*** Opening EXTRACTED ENTRIES ***

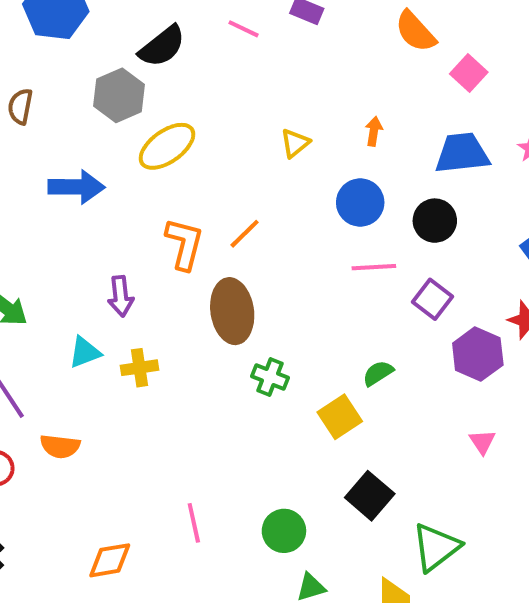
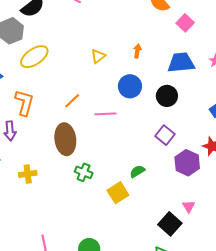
orange L-shape: (184, 244) -> (24, 103), moved
pink line: (374, 267) -> (106, 114), moved
yellow cross: (139, 368) -> (28, 174), moved
black square: (370, 496) -> (170, 224), moved

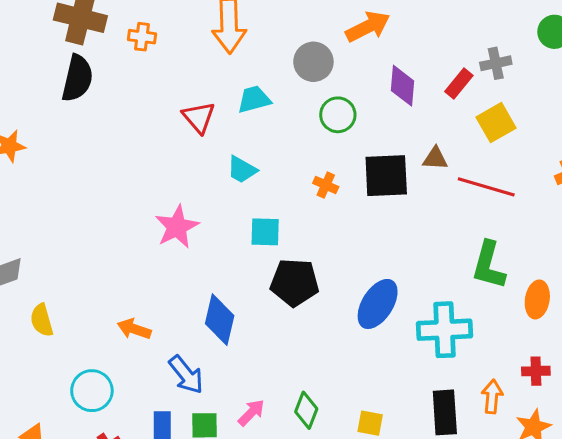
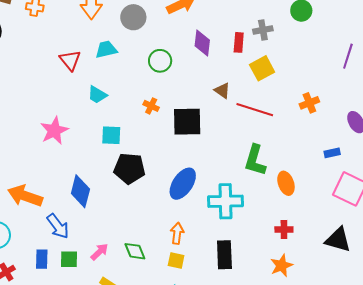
gray circle: (313, 62) -> (133, 17), moved
red rectangle: (459, 84) -> (239, 42), turned -36
brown triangle: (435, 158) -> (222, 91), turned 30
black square: (386, 176) -> (187, 122), moved
orange ellipse: (537, 299) -> (286, 183), turned -30
orange arrow: (134, 329) -> (25, 196), size x1.6
orange arrow: (492, 397) -> (177, 233), moved
green diamond: (306, 410) -> (135, 251), turned -45

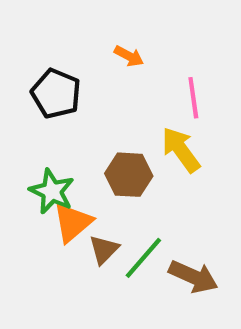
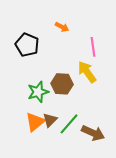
green star: (52, 191) -> (38, 92), moved, turned 30
orange triangle: (73, 223) -> (35, 122), moved

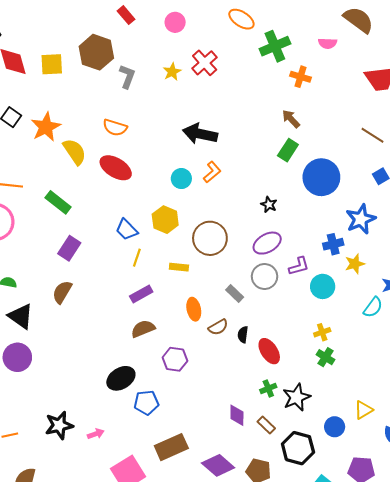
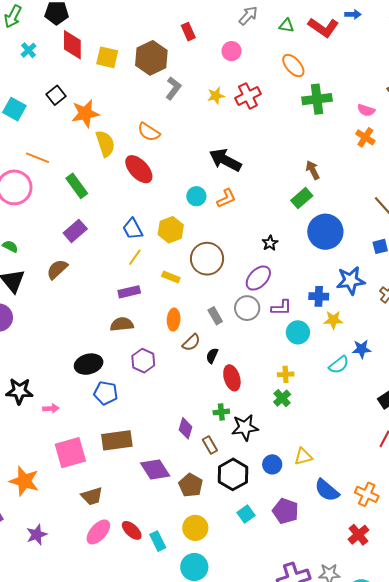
orange cross: (301, 77) -> (365, 137), moved
purple ellipse: (267, 243) -> (258, 278), turned -32
brown semicircle: (218, 327) -> (191, 342), turned -30

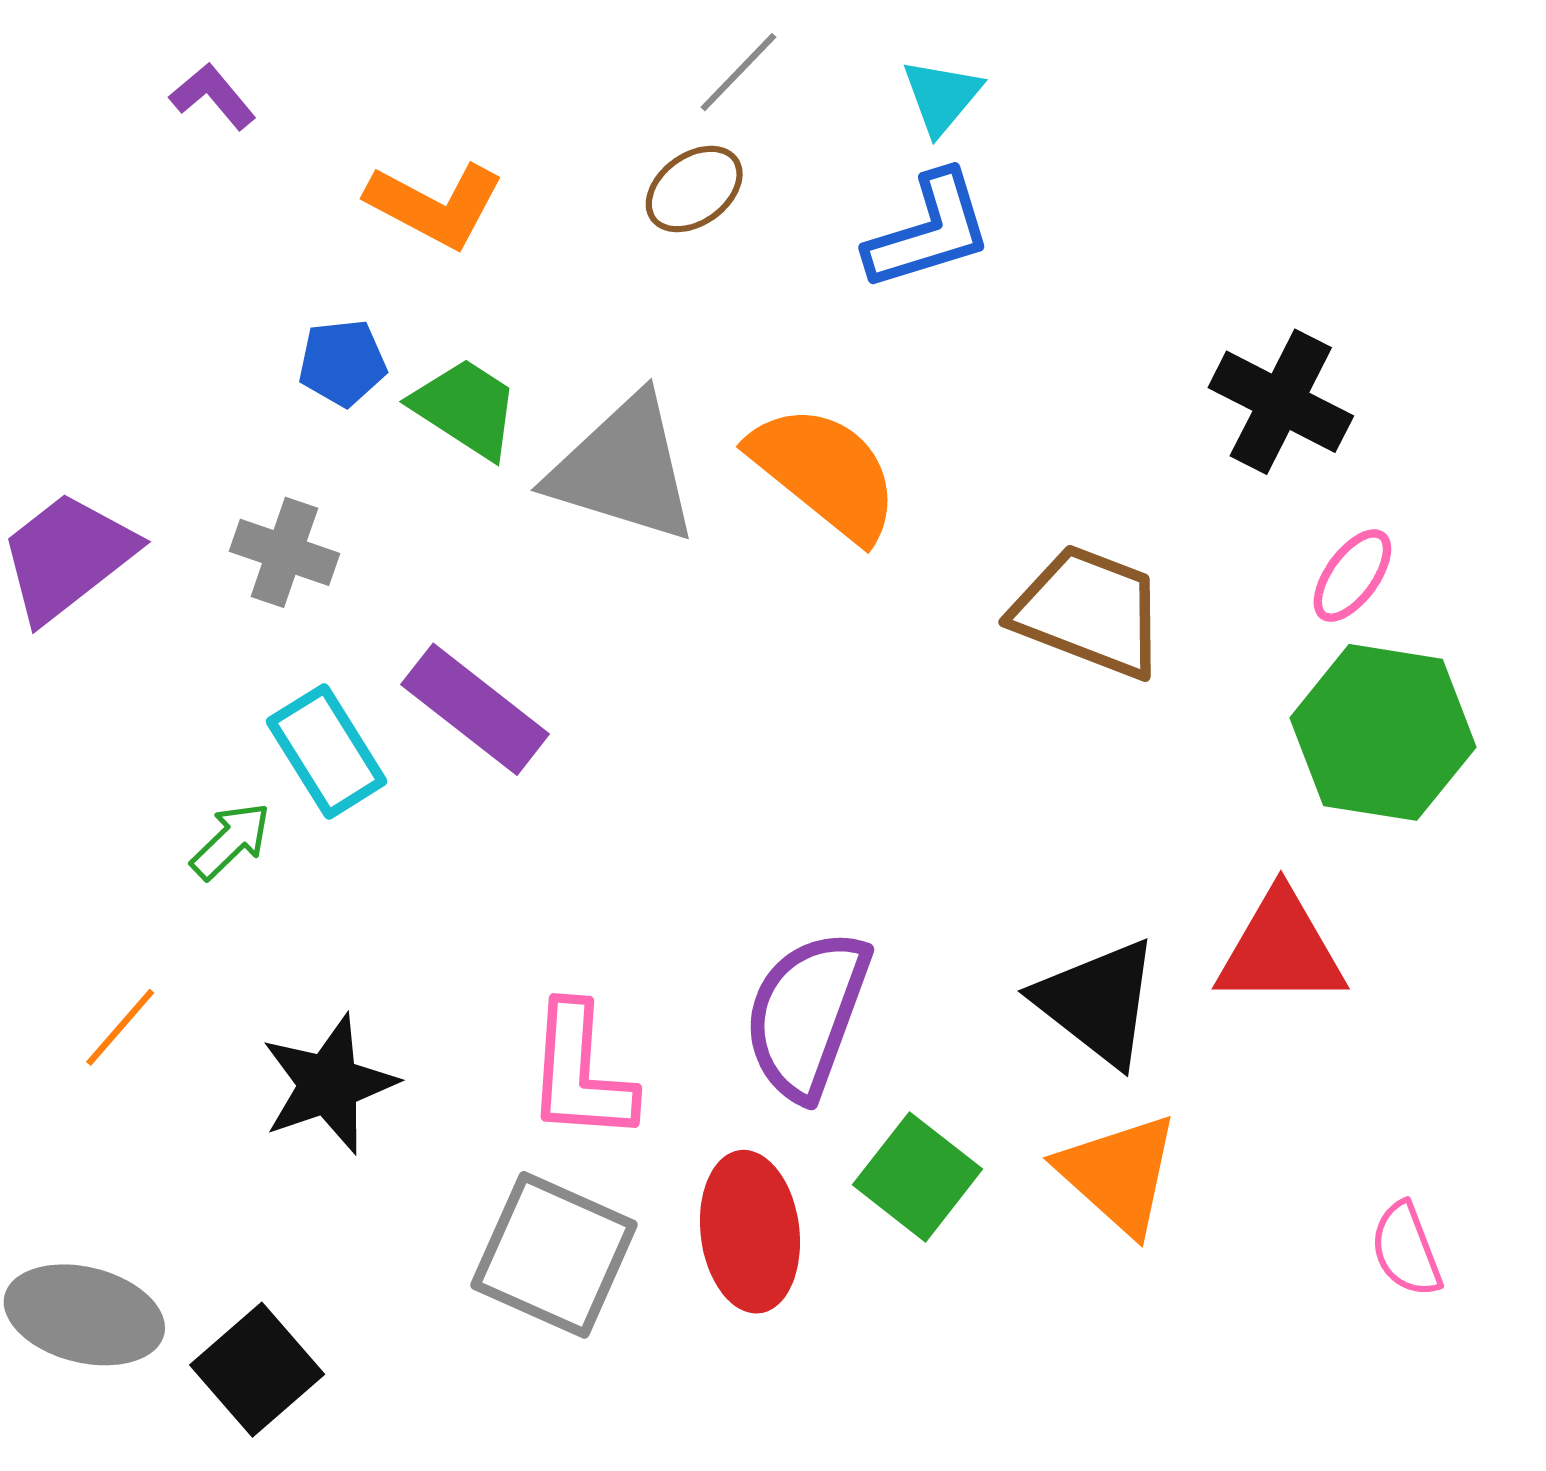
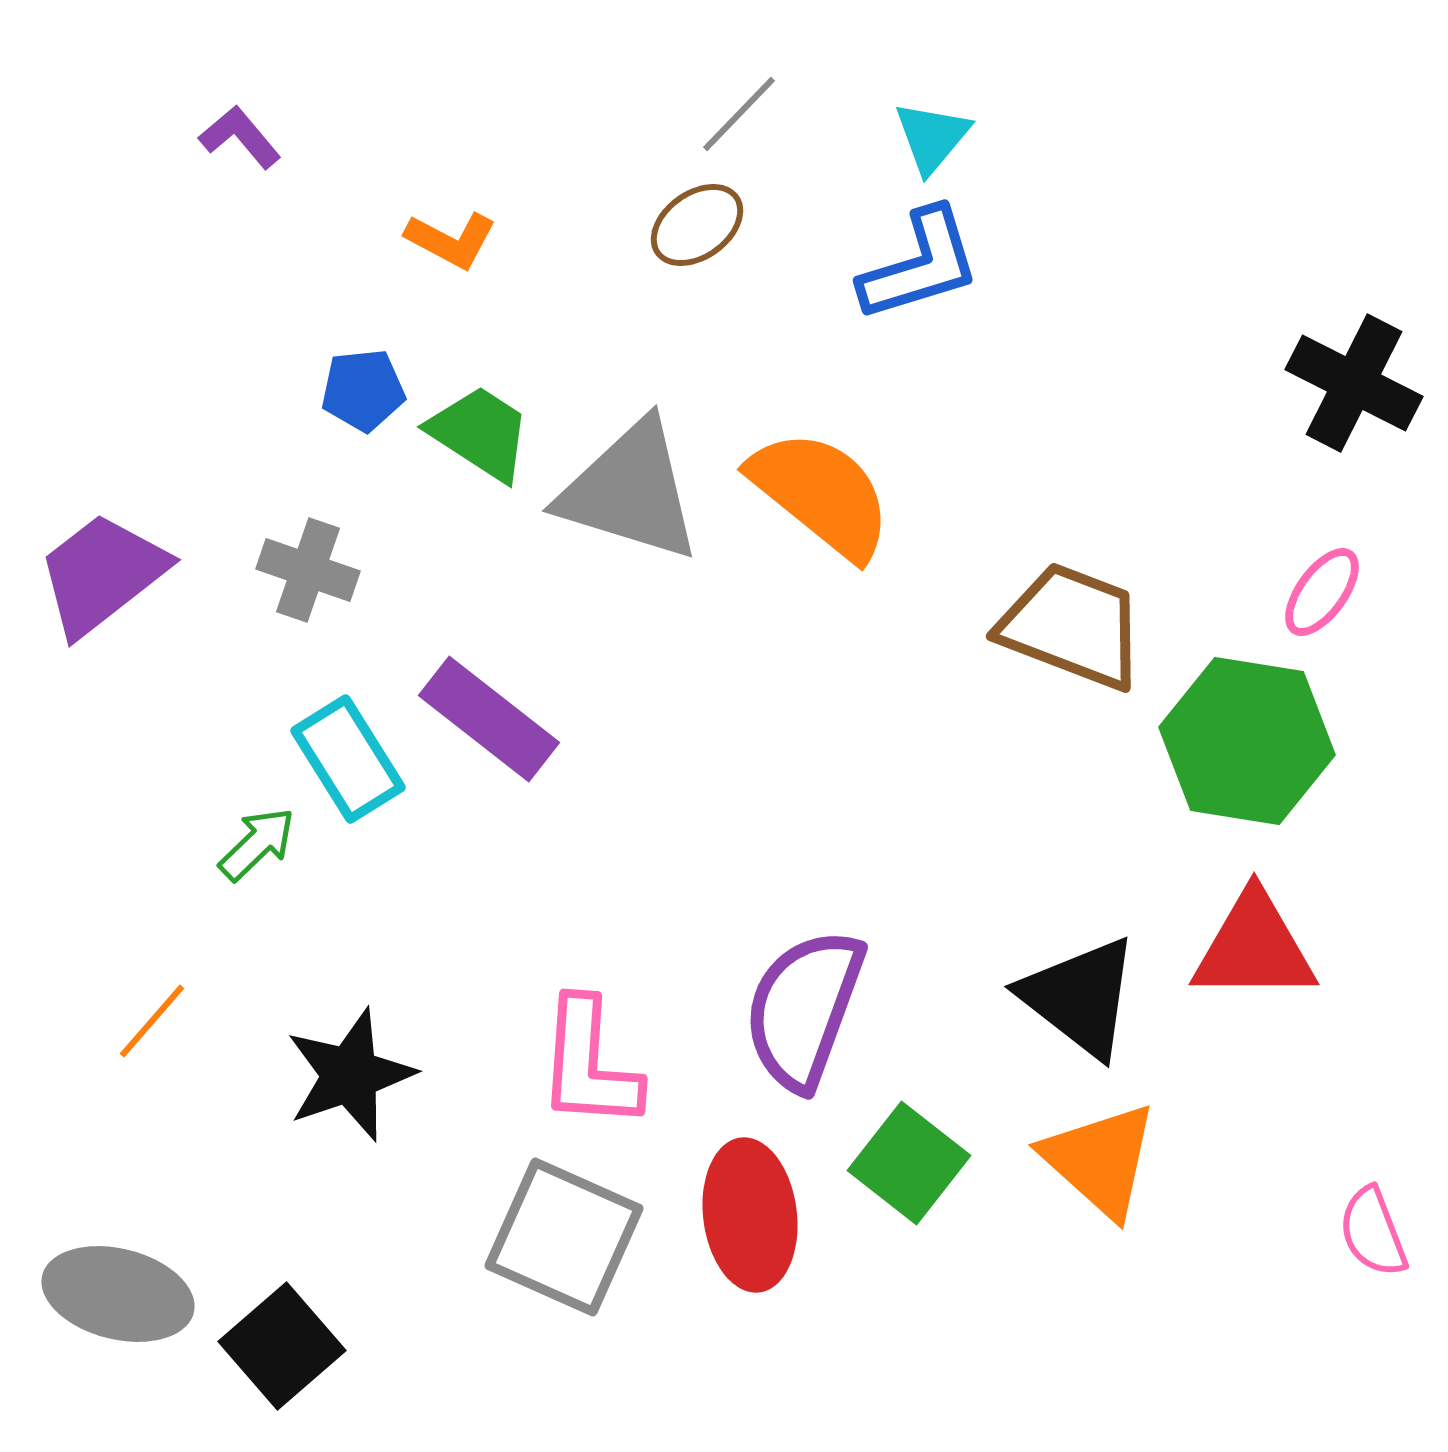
orange L-shape: (435, 205) -> (451, 240), size x0.7
black cross: (1281, 402) -> (1354, 383), moved
green hexagon: (1383, 732) -> (1247, 741), moved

*** Closing EXTRACTED ENTRIES ***

__TASK REQUIREMENTS__. Your task is to copy every line in the entries that holds the string "turned".

__FINAL ANSWER__.
red rectangle: (459, 84) -> (239, 42), turned -36
brown triangle: (435, 158) -> (222, 91), turned 30
orange ellipse: (537, 299) -> (286, 183), turned -30
green diamond: (306, 410) -> (135, 251), turned -45
green star: (52, 191) -> (38, 92), moved, turned 30
purple ellipse: (267, 243) -> (258, 278), turned -32
brown semicircle: (218, 327) -> (191, 342), turned -30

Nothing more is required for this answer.